- _Required action_: Find every line in the records below that contains the word "yellow", and copy each such line.

[Spatial reasoning data]
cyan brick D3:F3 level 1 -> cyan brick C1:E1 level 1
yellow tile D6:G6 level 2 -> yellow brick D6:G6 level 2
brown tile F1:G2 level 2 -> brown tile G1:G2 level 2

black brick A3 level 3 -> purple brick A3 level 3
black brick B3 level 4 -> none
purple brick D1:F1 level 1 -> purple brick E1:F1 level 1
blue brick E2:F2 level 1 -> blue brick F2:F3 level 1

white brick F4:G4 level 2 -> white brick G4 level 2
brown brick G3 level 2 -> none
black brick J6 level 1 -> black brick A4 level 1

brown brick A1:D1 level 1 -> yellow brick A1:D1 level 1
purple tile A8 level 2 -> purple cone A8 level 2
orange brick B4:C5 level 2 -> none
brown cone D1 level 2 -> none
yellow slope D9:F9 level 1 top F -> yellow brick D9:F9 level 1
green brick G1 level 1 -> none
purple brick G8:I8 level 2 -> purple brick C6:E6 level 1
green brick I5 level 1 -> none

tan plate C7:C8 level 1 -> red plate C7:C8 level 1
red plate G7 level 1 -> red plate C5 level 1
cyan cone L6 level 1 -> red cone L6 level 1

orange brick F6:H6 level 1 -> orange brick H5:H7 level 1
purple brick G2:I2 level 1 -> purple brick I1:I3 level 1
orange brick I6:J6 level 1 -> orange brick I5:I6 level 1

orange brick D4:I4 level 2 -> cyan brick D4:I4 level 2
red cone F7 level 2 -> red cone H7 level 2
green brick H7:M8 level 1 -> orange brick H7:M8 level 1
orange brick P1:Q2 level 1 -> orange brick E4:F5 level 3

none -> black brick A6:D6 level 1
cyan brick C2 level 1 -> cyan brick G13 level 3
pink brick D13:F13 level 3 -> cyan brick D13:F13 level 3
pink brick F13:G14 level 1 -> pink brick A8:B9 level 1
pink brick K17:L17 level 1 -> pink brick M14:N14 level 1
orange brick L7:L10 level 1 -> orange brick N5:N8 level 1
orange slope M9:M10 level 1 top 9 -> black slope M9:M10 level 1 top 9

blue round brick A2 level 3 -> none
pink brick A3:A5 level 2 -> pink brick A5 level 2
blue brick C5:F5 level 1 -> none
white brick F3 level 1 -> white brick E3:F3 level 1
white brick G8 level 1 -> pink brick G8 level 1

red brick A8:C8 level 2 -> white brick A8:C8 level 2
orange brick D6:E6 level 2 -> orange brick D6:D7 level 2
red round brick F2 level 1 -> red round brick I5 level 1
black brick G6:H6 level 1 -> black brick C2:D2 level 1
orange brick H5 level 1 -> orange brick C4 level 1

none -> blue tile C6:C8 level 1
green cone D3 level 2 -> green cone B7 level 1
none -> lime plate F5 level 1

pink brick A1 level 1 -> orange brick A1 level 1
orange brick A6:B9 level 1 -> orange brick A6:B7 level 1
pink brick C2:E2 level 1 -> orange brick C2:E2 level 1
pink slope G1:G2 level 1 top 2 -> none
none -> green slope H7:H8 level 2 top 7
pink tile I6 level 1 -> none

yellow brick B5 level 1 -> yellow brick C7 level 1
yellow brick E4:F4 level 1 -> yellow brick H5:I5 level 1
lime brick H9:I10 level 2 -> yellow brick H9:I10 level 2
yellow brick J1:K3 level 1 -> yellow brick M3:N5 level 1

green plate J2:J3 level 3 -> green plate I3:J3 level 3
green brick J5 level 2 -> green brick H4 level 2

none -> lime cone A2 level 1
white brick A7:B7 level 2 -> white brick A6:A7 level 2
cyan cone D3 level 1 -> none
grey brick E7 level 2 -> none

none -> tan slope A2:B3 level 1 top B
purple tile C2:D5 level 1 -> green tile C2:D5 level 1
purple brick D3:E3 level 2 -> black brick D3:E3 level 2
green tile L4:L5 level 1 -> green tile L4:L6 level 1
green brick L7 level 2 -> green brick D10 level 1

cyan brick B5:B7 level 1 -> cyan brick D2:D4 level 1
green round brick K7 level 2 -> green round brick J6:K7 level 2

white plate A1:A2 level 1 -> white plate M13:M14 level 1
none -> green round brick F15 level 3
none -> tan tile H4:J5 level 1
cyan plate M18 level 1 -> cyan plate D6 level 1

- _Reply to the exercise_:
yellow tile D6:G6 level 2 -> yellow brick D6:G6 level 2
brown brick A1:D1 level 1 -> yellow brick A1:D1 level 1
yellow slope D9:F9 level 1 top F -> yellow brick D9:F9 level 1
yellow brick B5 level 1 -> yellow brick C7 level 1
yellow brick E4:F4 level 1 -> yellow brick H5:I5 level 1
lime brick H9:I10 level 2 -> yellow brick H9:I10 level 2
yellow brick J1:K3 level 1 -> yellow brick M3:N5 level 1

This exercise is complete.